§ Brief:
A faithful copy of the listing below is needed, one that contains no pictures.

§ Input data:
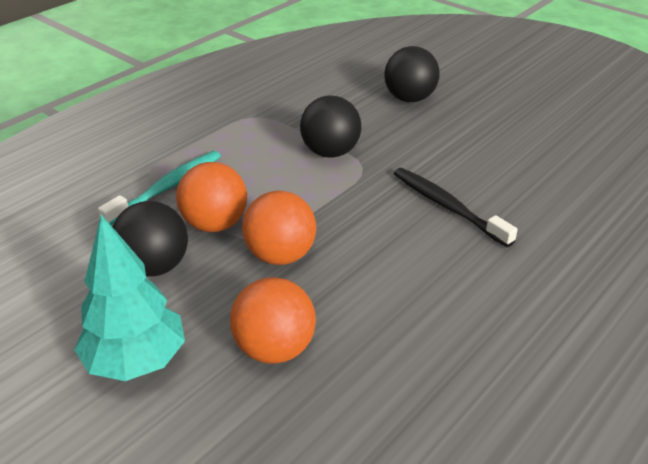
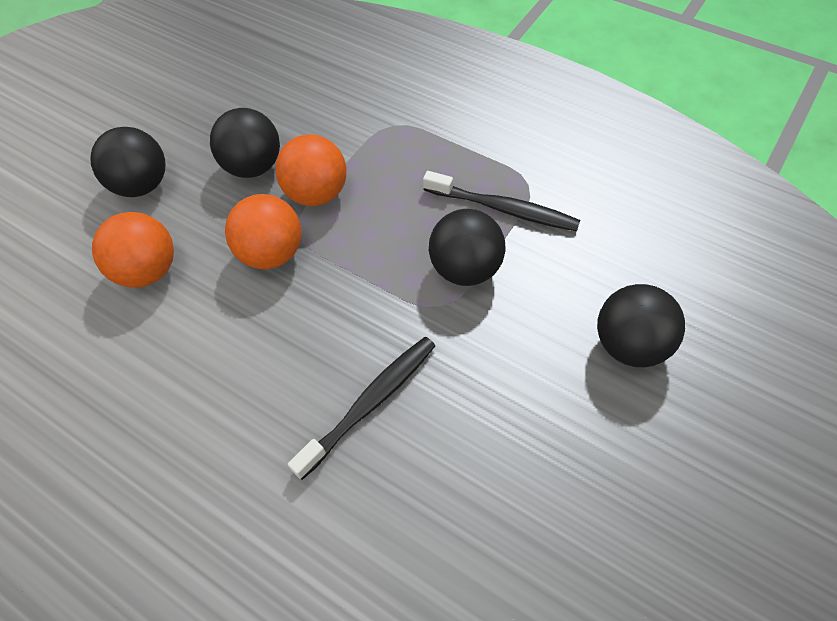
camera: 85 degrees right, 20 degrees up
(136, 361) = (142, 185): turquoise tree -> black ball
(167, 188) = (372, 145): turquoise toothbrush -> none
(276, 129) = (503, 209): none -> black toothbrush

§ Task answer:
camera: 85 degrees right, 20 degrees up
(136, 361) = (142, 185): turquoise tree -> black ball
(167, 188) = (372, 145): turquoise toothbrush -> none
(276, 129) = (503, 209): none -> black toothbrush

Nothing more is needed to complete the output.